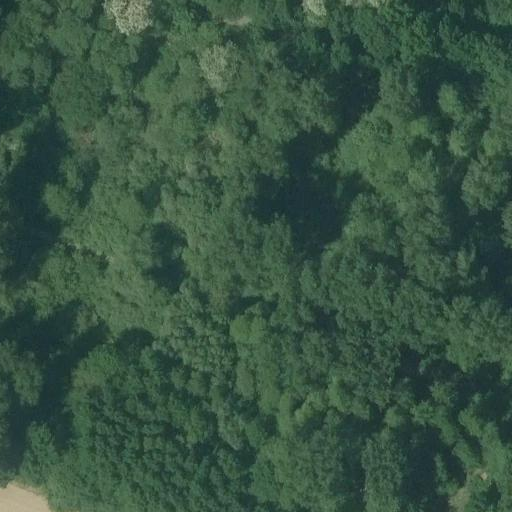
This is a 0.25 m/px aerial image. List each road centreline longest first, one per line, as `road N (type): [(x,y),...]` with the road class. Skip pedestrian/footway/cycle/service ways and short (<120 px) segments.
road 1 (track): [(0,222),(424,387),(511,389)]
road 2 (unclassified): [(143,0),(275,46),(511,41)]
...
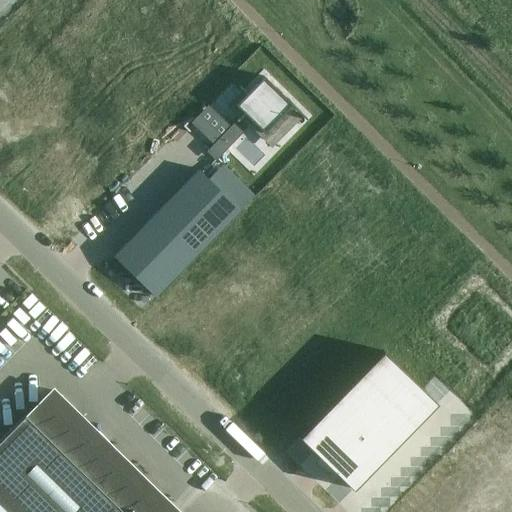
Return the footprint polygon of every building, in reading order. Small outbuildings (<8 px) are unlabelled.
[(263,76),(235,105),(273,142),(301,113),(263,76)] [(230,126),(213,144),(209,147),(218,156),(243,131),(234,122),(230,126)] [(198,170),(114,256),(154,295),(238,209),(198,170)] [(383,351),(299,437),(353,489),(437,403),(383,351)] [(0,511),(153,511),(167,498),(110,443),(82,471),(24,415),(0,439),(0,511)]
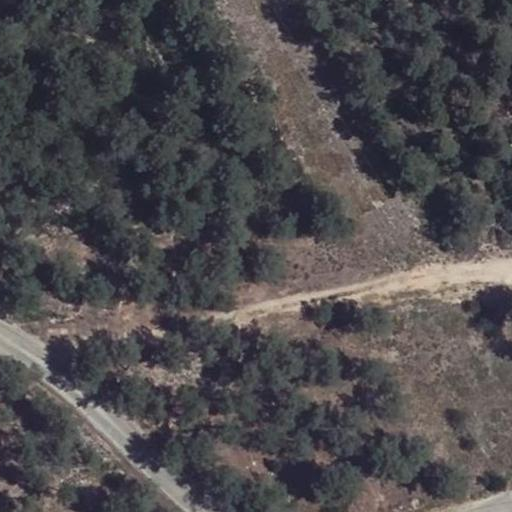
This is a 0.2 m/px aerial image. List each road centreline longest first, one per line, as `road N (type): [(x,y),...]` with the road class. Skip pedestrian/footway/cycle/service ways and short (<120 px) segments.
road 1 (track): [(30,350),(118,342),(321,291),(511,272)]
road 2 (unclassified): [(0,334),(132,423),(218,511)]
...
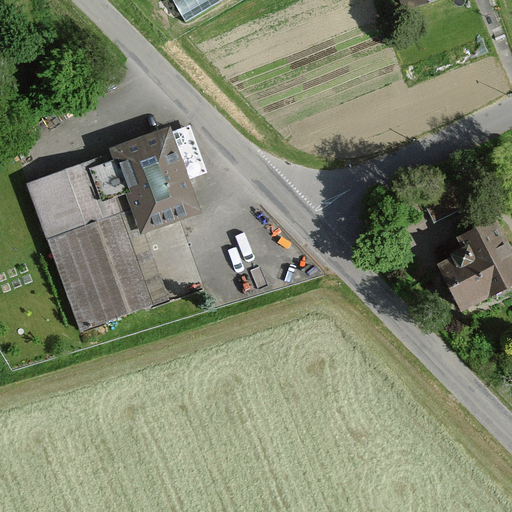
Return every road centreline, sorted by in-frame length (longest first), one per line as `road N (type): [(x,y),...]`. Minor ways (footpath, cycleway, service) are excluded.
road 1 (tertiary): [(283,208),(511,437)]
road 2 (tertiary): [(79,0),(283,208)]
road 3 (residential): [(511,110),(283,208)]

[WORK REQUIRED] Reproduce the lines from the one containing "Return every road" through the one containing "road 3 (residential): [(511,110),(283,208)]", swapping "centreline" for "centerline" and keeping everything else identical.

[COMPLETED TASK]
Return every road centerline, sorted by in-frame length (longest first), one per line as `road N (type): [(x,y),...]`. Minor ways (footpath, cycleway, service) are excluded.
road 1 (tertiary): [(283,208),(511,437)]
road 2 (tertiary): [(79,0),(283,208)]
road 3 (residential): [(511,110),(283,208)]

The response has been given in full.